--- TASK PROMPT ---
Find the line with "none -> black brick A7 level 1" in the data below. Repeat it and every line after it exactly, but not the pictures.

+++

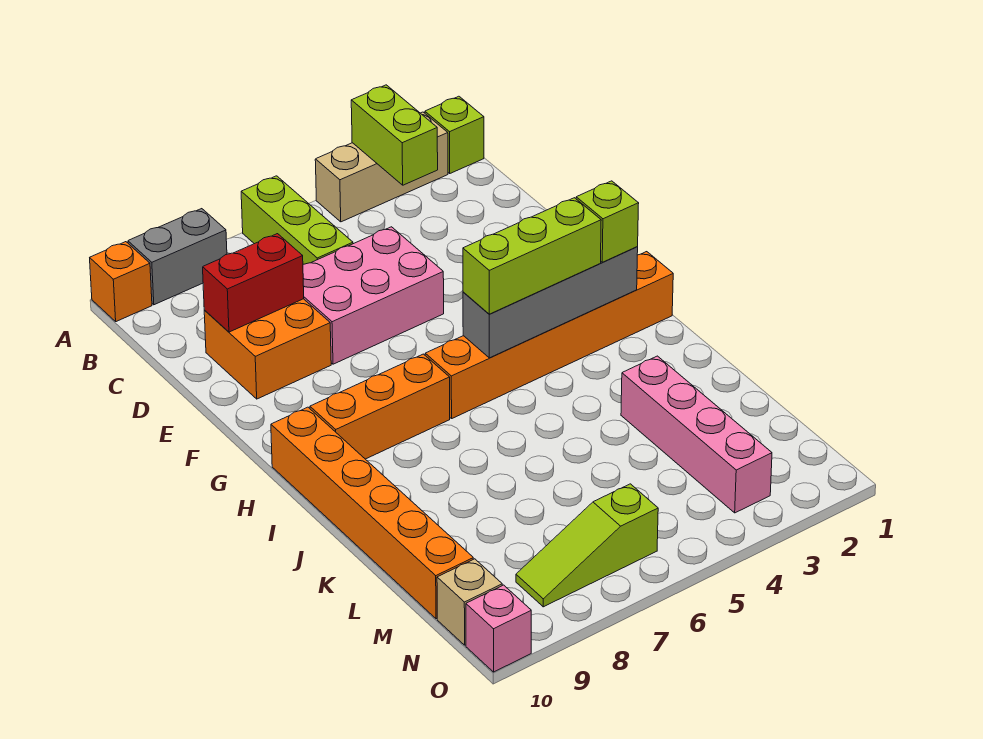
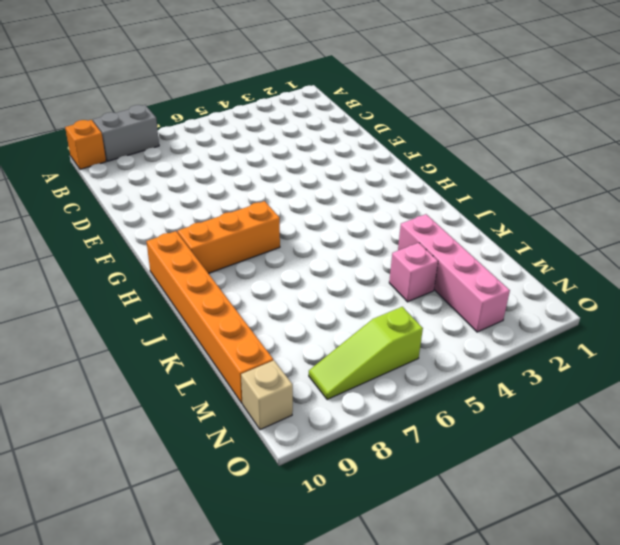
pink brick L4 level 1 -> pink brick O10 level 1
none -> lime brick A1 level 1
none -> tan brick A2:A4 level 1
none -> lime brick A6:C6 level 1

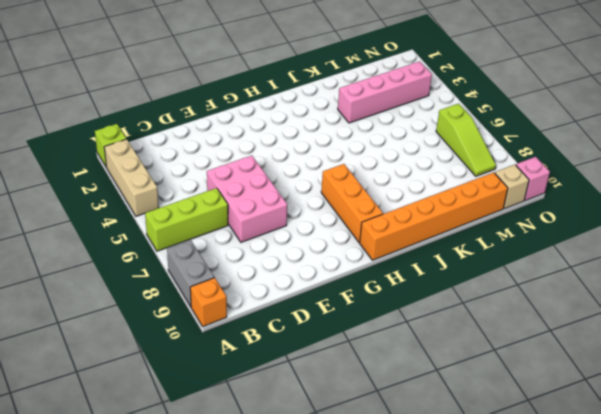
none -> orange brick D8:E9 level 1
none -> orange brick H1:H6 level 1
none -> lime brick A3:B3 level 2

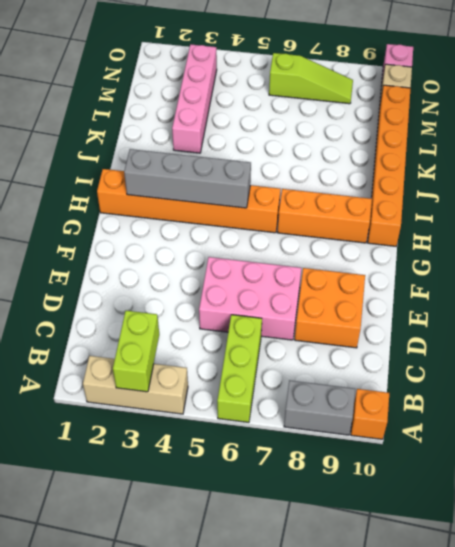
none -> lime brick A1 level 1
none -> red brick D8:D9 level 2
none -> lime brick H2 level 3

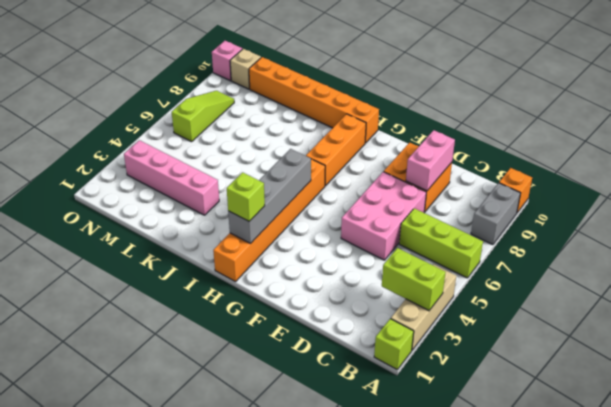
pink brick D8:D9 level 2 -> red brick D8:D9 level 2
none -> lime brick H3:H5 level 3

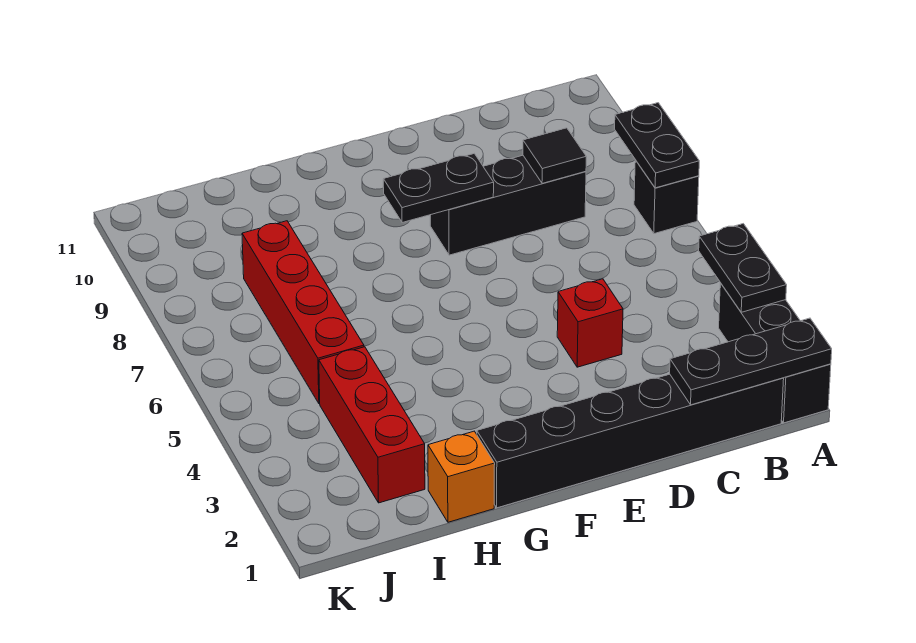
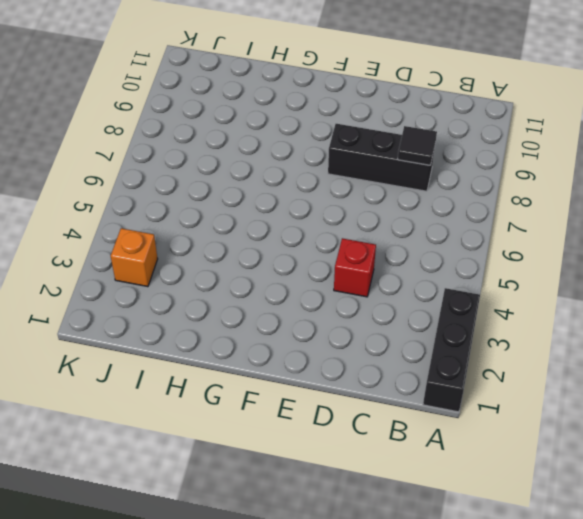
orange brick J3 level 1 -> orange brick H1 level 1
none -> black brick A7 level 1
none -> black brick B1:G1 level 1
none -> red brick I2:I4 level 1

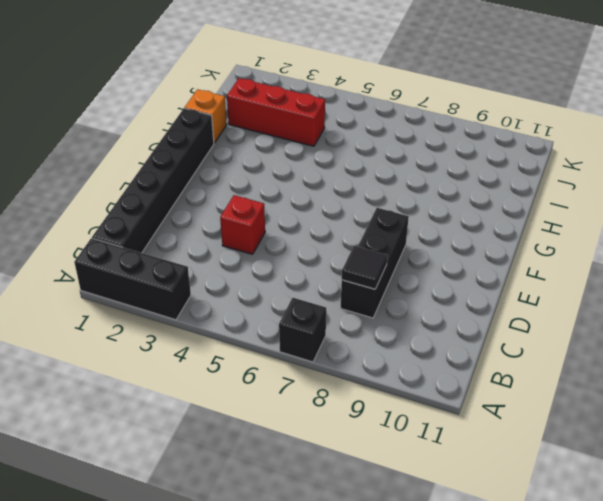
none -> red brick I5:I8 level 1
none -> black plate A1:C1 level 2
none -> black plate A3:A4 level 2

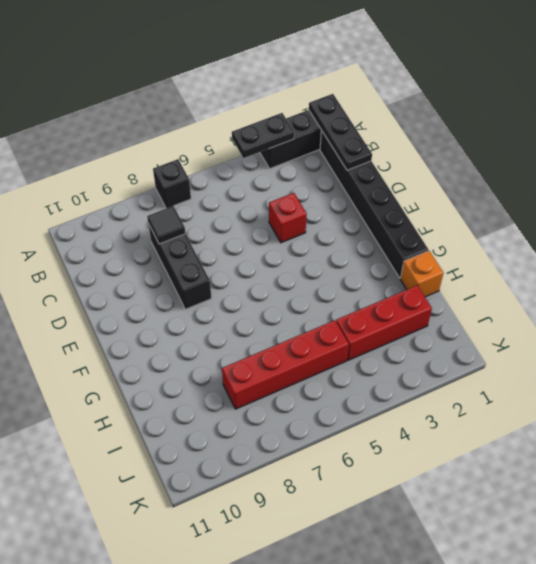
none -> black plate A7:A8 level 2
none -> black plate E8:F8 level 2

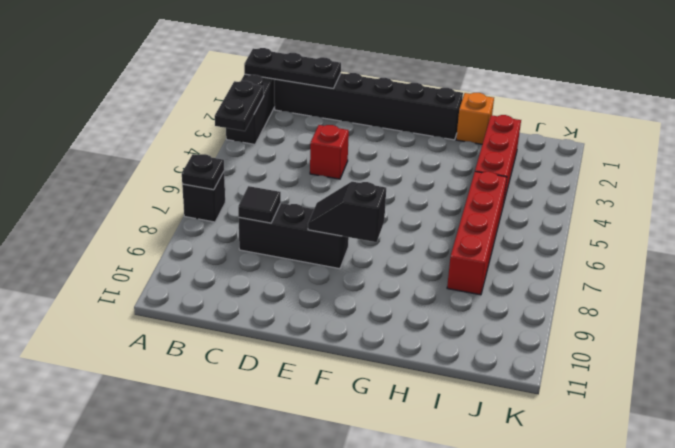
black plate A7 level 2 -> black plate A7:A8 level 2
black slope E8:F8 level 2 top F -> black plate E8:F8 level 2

+++

--- RESULT OF THIS EXERCISE ---
none -> black brick A7 level 1
none -> black brick B1:G1 level 1
none -> red brick I2:I4 level 1

none -> red brick I5:I8 level 1
none -> black plate A1:C1 level 2
none -> black plate A3:A4 level 2

none -> black plate A7:A8 level 2
none -> black plate E8:F8 level 2

black plate A7 level 2 -> black plate A7:A8 level 2
black slope E8:F8 level 2 top F -> black plate E8:F8 level 2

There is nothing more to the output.